▶ _Entries supplied_
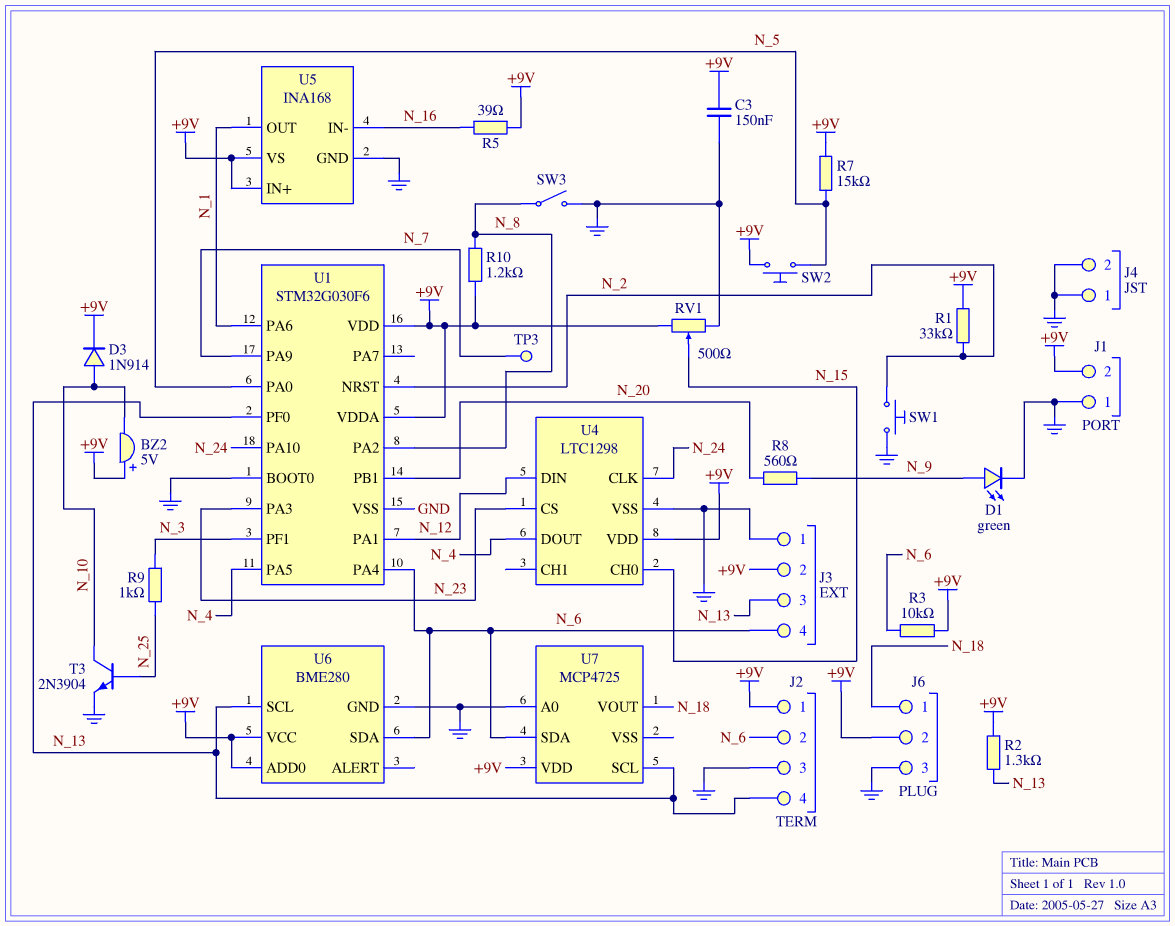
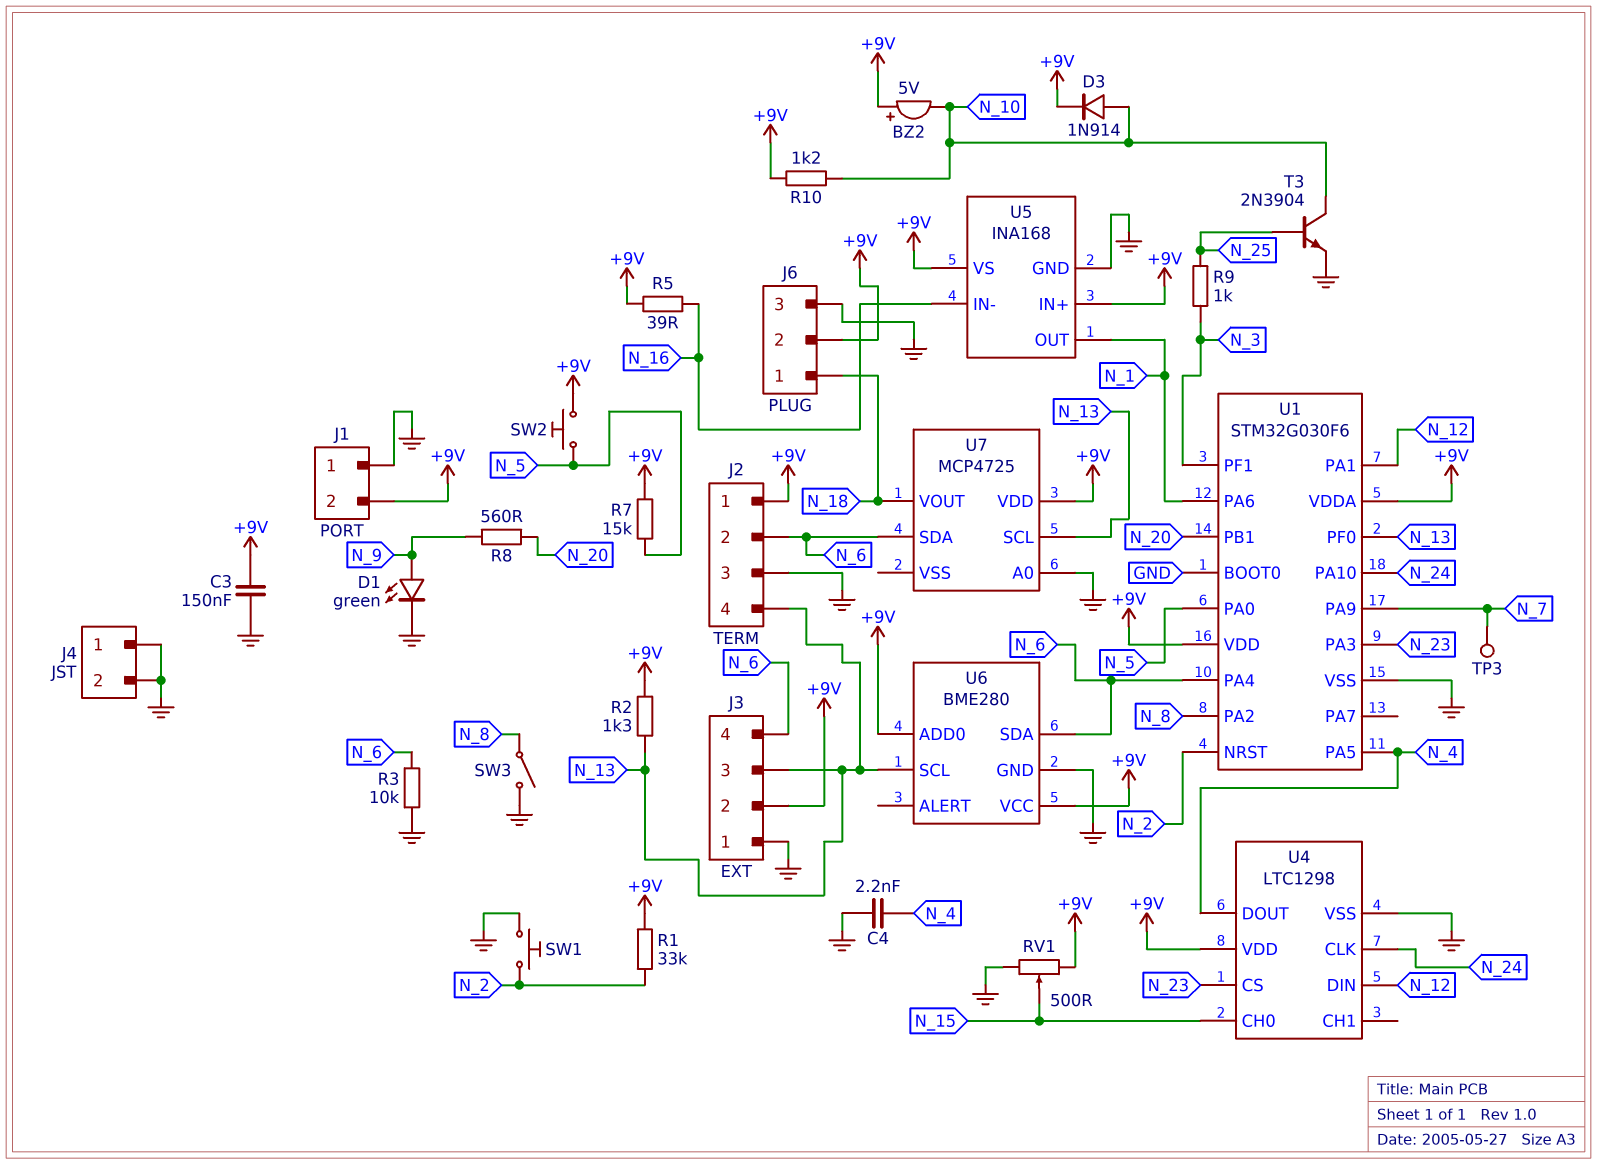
C4: none -> 2.2nF (GND, N_4)
R3: 10k (+9V, N_6) -> 10k (GND, N_6)
R10: 1.2k (+9V, N_8) -> 1.2k (+9V, N_10)

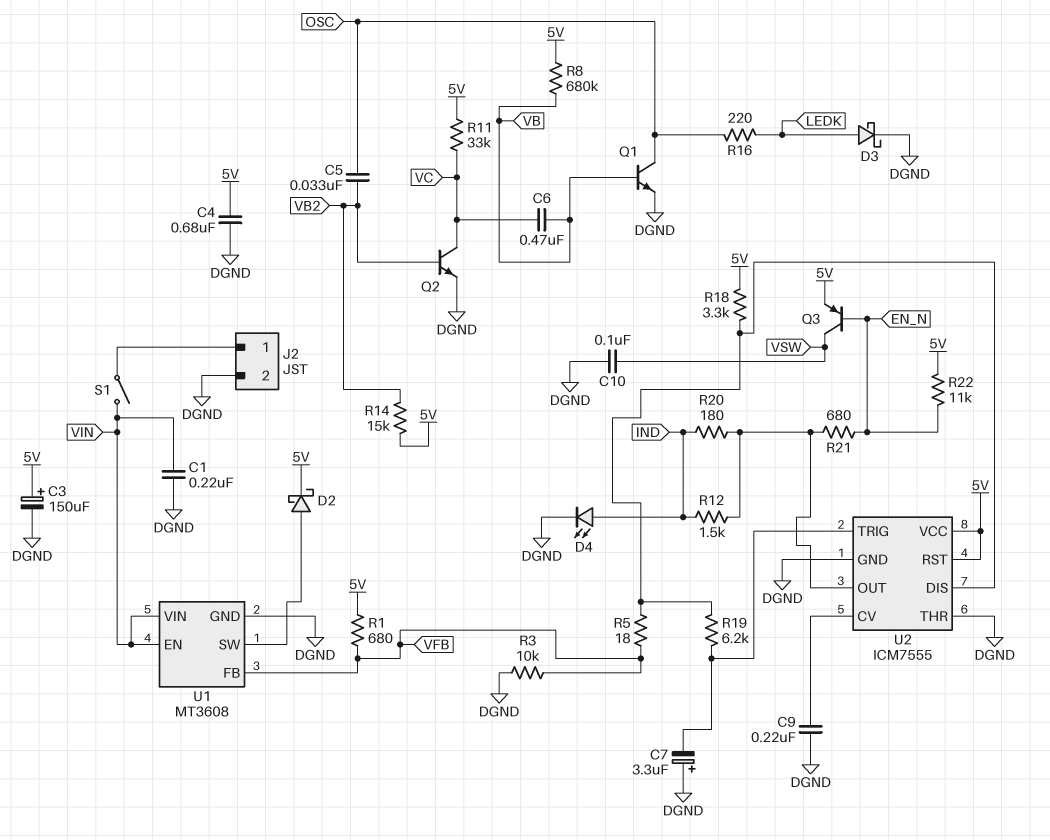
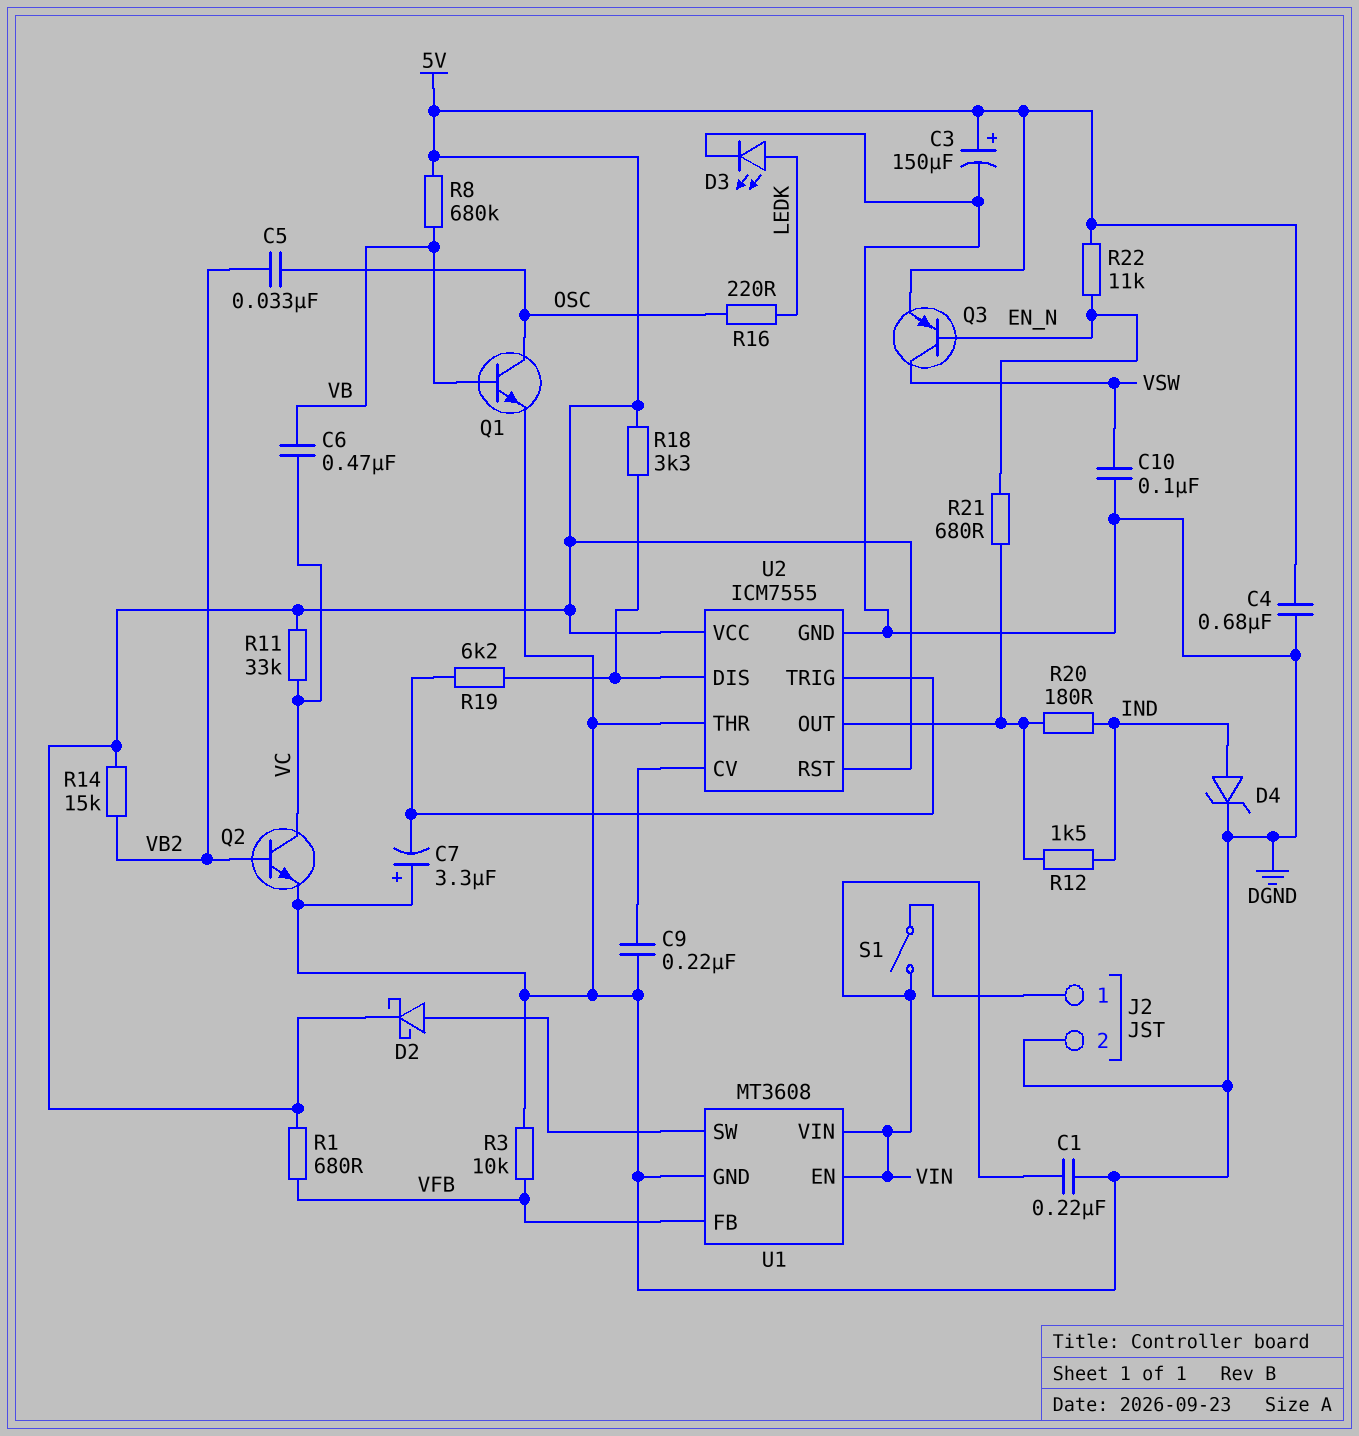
D3: schottky (A LEDK, K DGND) -> LED (A LEDK, K DGND)
D4: LED (A IND, K DGND) -> zener (A IND, K DGND)
R5: 18 (U2/DIS, VFB) -> none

▶ _Requirement_
Copy each line above that has the word "DGND".

▶ _Solution to this problem_
D3: schottky (A LEDK, K DGND) -> LED (A LEDK, K DGND)
D4: LED (A IND, K DGND) -> zener (A IND, K DGND)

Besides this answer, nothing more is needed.